Given exercise >> In the LilyPond source of each item of the material below, change every "\key bes \major" to "\key ees \major" and reproduce the source with nothing else altered. Omit the pictures from your answer.

(Data items)

▼▼▼

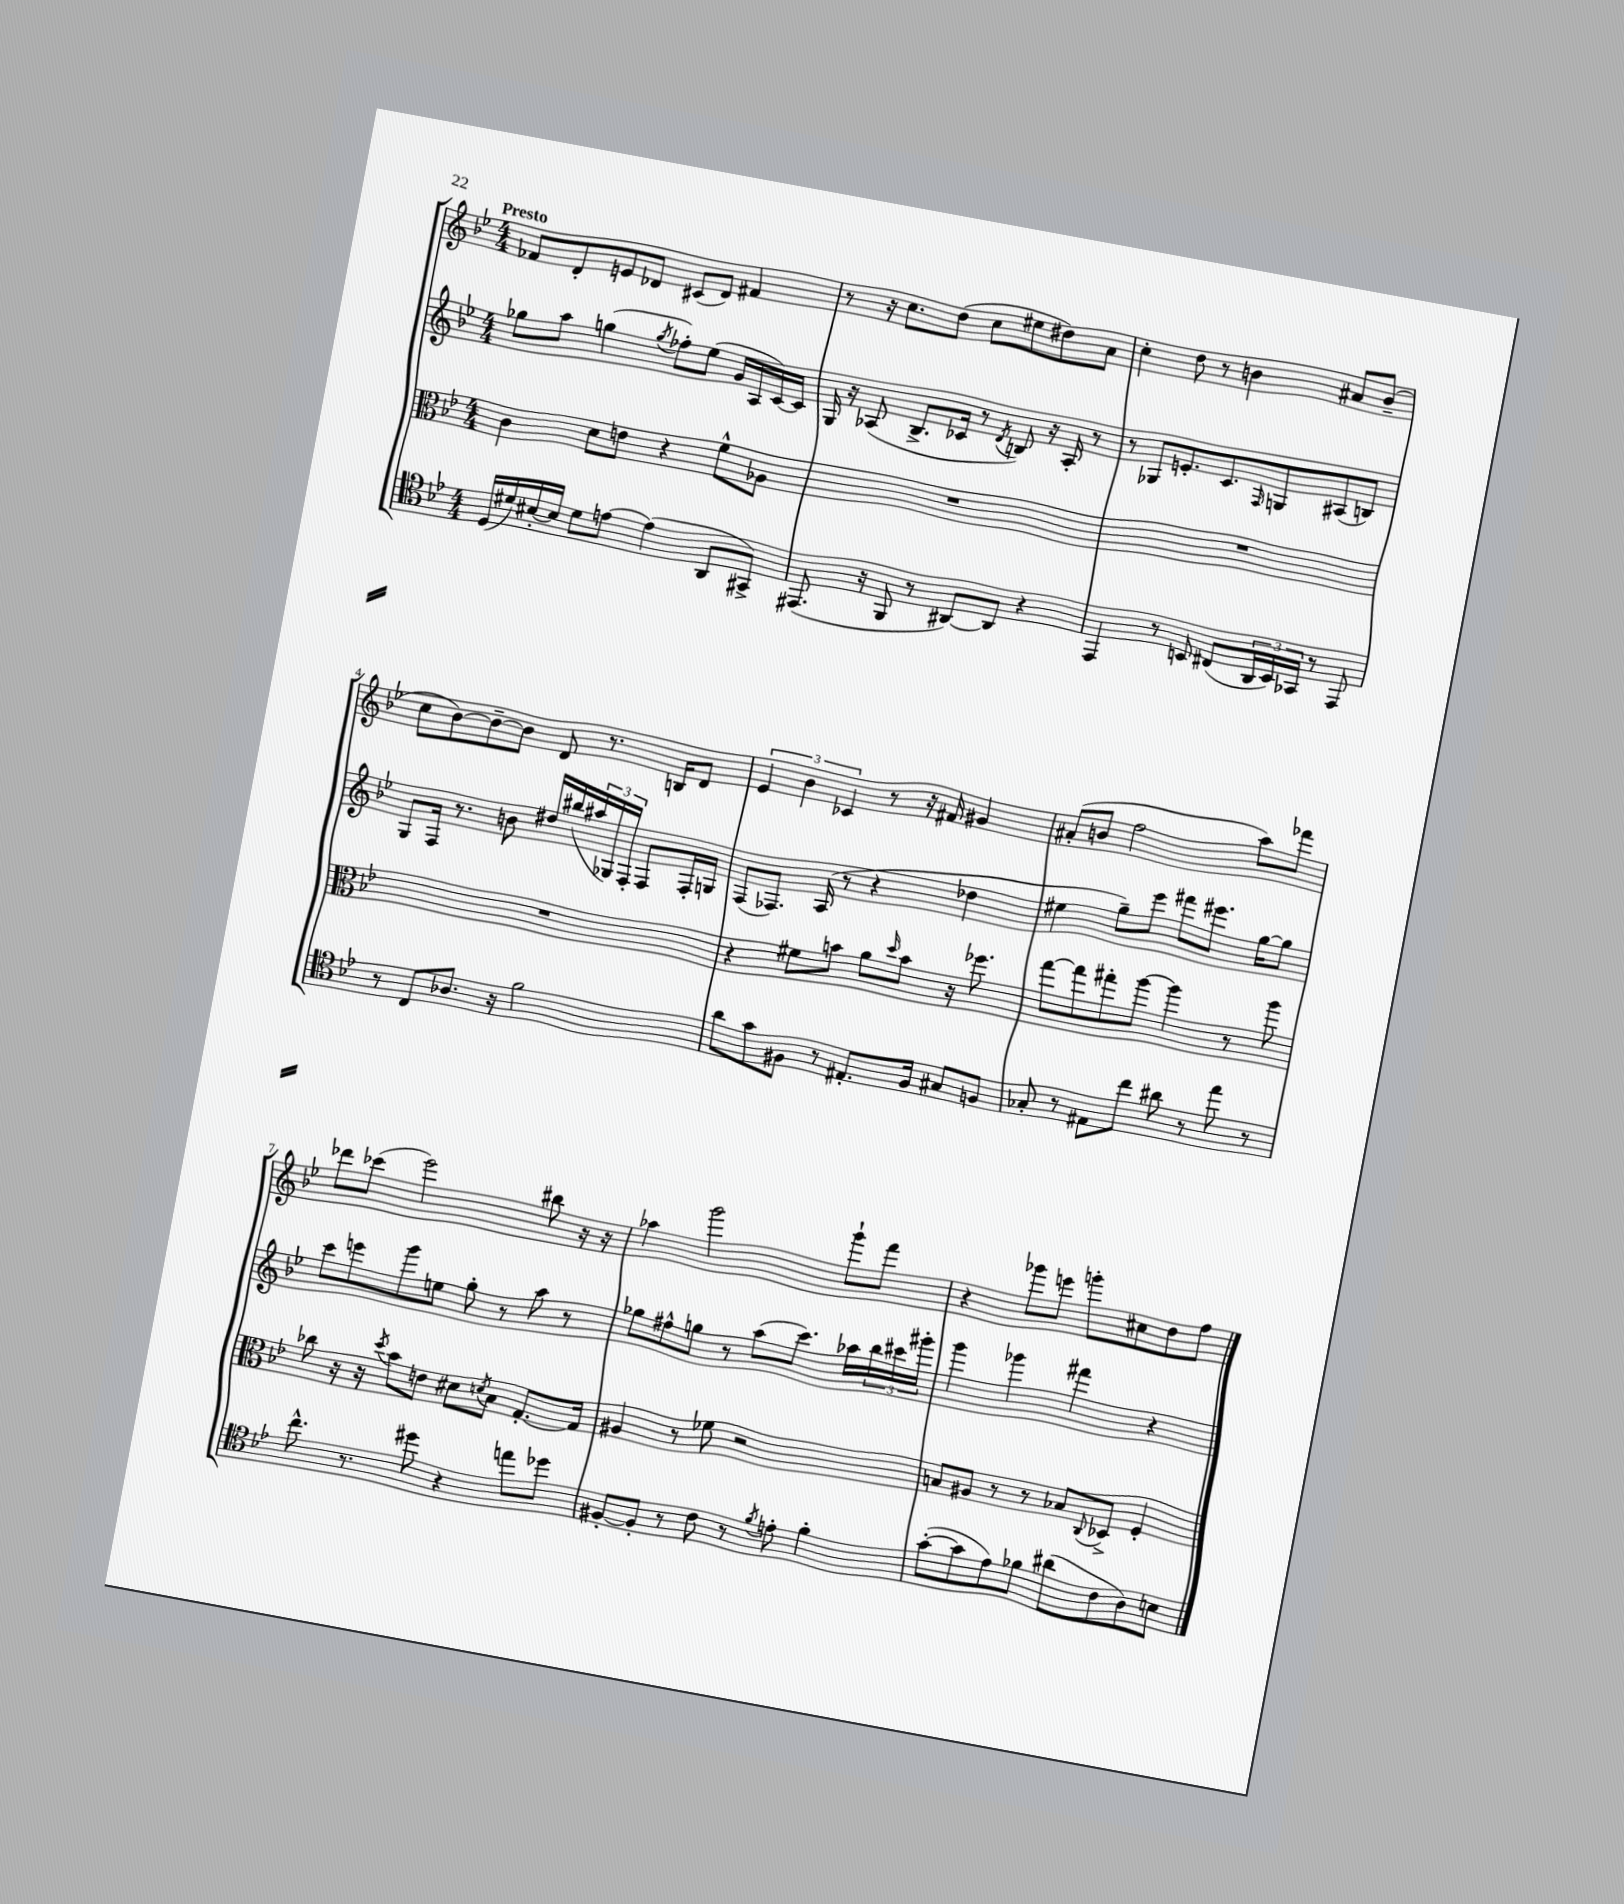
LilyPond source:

<<
\new StaffGroup <<
\new Staff = "s0" {
    \clef treble \key bes \major \numericTimeSignature \time 4/4 \tempo "Presto"
    fes'8 d'8-. e'8 des'8 cis'8( des'8) fis'4 |
    r8 r16 c''8. d''8( c''8 eis''8 dis''8) a'8 |
    c''4-. d''8 r8 b'4 ais'8 b'8--( |
    c''8 bes'8~) bes'8~-- bes'8 d'8 r8. b16 d'8 |
    \tuplet 3/2 { ees'4 bes'4 ces'4 } r8 r16 fis'16 gis'4 |
    ais'8-.( b'8 f''2 a''8) fes'''8 |
    des'''8 ces'''8( ees'''2) bis''8 r16 r16 |
    aes''4 g'''2 g'''8-! f'''8 |
    r4 ges'''8 e'''8 g'''8-. cis''8 d''8 f''8 \bar "|." |
}
\new Staff = "s1" {
    \clef treble \key bes \major \numericTimeSignature \time 4/4
    ges''8 a''8 g''4( \acciaccatura { g''8 } fes''8-.) ees''8( g'16 a16 c'16~) c'16 |
    g16 r16 aes8( bes8.-> ces'16 r8 \acciaccatura { d'8 } b8) r16 aes16-. r8 |
    r8 ges8 e'8.-. c'8. \grace { f16 } g8 ais8( b8) |
    g8 f16 r8. b'8 dis''16 bis''16( \tuplet 3/2 { ais''16 ges16) f16-. } f8 f16-. g16 |
    f8( fes8.) a16( r8 r4 des''4 |
    eis''4 g''8--) ees'''8 fis'''8 eis'''8. g''16~ g''8 |
    c'''8 e'''8 g'''8 e''8 g''8-. r8 a''8 r8 |
    ges''8 fis''8-^ g''8 r8 a''8( c'''8.) aes''16 \tuplet 3/2 { bes''16 cis'''16 gis'''16-. } |
    g'''4 ges'''4 fis'''4 r4 \bar "|." |
}
\new Staff = "s2" {
    \clef alto \key bes \major \numericTimeSignature \time 4/4
    c'4 d'8 e'8 r4 f'8-^ aes8 |
    R1 |
    R1 |
    R1 |
    r4 fis'8 b'8 a'8 \grace { d''16 } b'8 r16 fes''8. |
    g''8~ g''8 gis''8-. a''8~ a''4 r8 a''8 |
    ces''8 r16 r16 \acciaccatura { d''8 } bes'8 e'8 dis'8 \acciaccatura { d'8 } bes8 g8.~-. g16 |
    ais4 r8 fes'8 r2 |
    b8 ais8 r8 r8 bes8 \appoggiatura { c8 } des8-> f4-. \bar "|." |
}
\new Staff = "s3" {
    \clef tenor \key bes \major \numericTimeSignature \time 4/4
    d16( dis'16) bis16~-. bis16 dis'8 e'8~ e'4( a,8 gis,8->) |
    eis,8.( r16 f,8 r8 ais,8~) ais,8 r4 |
    ees,4 r8 b,8 cis8( \tuplet 3/2 { a,16 b,16) ges,16 } r8 ees,8 |
    r8 c8 aes8. r16 f'2 |
    a'8 g'8 fis8 r8 eis8.-. fis16 gis8 f8 |
    ges8-. r8 eis8 c''8 ais'8 r8 ees''8 r8 |
    c''8.-^ r8. dis''8 r4 e''8 des''8 |
    fis8~-. fis8-. r8 c'8 r8 \acciaccatura { f'8 } e'8-. f'4-. |
    g'8~-.( g'8 ees'8) fes'8 ais'8( c'8 a8) b8 \bar "|." |
}
>>
>>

▲▲▲

Answer in full >>
LilyPond source:

<<
\new StaffGroup <<
\new Staff = "s0" {
    \clef treble \key ees \major \numericTimeSignature \time 4/4 \tempo "Presto"
    fes'8 d'8-. e'8 des'8 cis'8( des'8) fis'4 |
    r8 r16 c''8. d''8( c''8 eis''8 dis''8) a'8 |
    c''4-. d''8 r8 b'4 ais'8 b'8--( |
    c''8 bes'8~) bes'8~-- bes'8 d'8 r8. b16 d'8 |
    \tuplet 3/2 { ees'4 bes'4 ces'4 } r8 r16 fis'16 gis'4 |
    ais'8-.( b'8 f''2 a''8) fes'''8 |
    des'''8 ces'''8( ees'''2) bis''8 r16 r16 |
    aes''4 g'''2 g'''8-! f'''8 |
    r4 ges'''8 e'''8 g'''8-. cis''8 d''8 f''8 \bar "|." |
}
\new Staff = "s1" {
    \clef treble \key ees \major \numericTimeSignature \time 4/4
    ges''8 a''8 g''4( \acciaccatura { g''8 } fes''8-.) ees''8( g'16 a16 c'16~) c'16 |
    g16 r16 aes8( bes8.-> ces'16 r8 \acciaccatura { d'8 } b8) r16 aes16-. r8 |
    r8 ges8 e'8.-. c'8. \grace { f16 } g8 ais8( b8) |
    g8 f16 r8. b'8 dis''16 bis''16( \tuplet 3/2 { ais''16 ges16) f16-. } f8 f16-. g16 |
    f8( fes8.) a16( r8 r4 des''4 |
    eis''4 g''8--) ees'''8 fis'''8 eis'''8. g''16~ g''8 |
    c'''8 e'''8 g'''8 e''8 g''8-. r8 a''8 r8 |
    ges''8 fis''8-^ g''8 r8 a''8( c'''8.) aes''16 \tuplet 3/2 { bes''16 cis'''16 gis'''16-. } |
    g'''4 ges'''4 fis'''4 r4 \bar "|." |
}
\new Staff = "s2" {
    \clef alto \key ees \major \numericTimeSignature \time 4/4
    c'4 d'8 e'8 r4 f'8-^ aes8 |
    R1 |
    R1 |
    R1 |
    r4 fis'8 b'8 a'8 \grace { d''16 } b'8 r16 fes''8. |
    g''8~ g''8 gis''8-. a''8~ a''4 r8 a''8 |
    ces''8 r16 r16 \acciaccatura { d''8 } bes'8 e'8 dis'8 \acciaccatura { d'8 } bes8 g8.~-. g16 |
    ais4 r8 fes'8 r2 |
    b8 ais8 r8 r8 bes8 \appoggiatura { c8 } des8-> f4-. \bar "|." |
}
\new Staff = "s3" {
    \clef tenor \key ees \major \numericTimeSignature \time 4/4
    d16( dis'16) bis16~-. bis16 dis'8 e'8~ e'4( a,8 gis,8->) |
    eis,8.( r16 f,8 r8 ais,8~) ais,8 r4 |
    ees,4 r8 b,8 cis8( \tuplet 3/2 { a,16 b,16) ges,16 } r8 ees,8 |
    r8 c8 aes8. r16 f'2 |
    a'8 g'8 fis8 r8 eis8.-. fis16 gis8 f8 |
    ges8-. r8 eis8 c''8 ais'8 r8 ees''8 r8 |
    c''8.-^ r8. dis''8 r4 e''8 des''8 |
    fis8~-. fis8-. r8 c'8 r8 \acciaccatura { f'8 } e'8-. f'4-. |
    g'8~-.( g'8 ees'8) fes'8 ais'8( c'8 a8) b8 \bar "|." |
}
>>
>>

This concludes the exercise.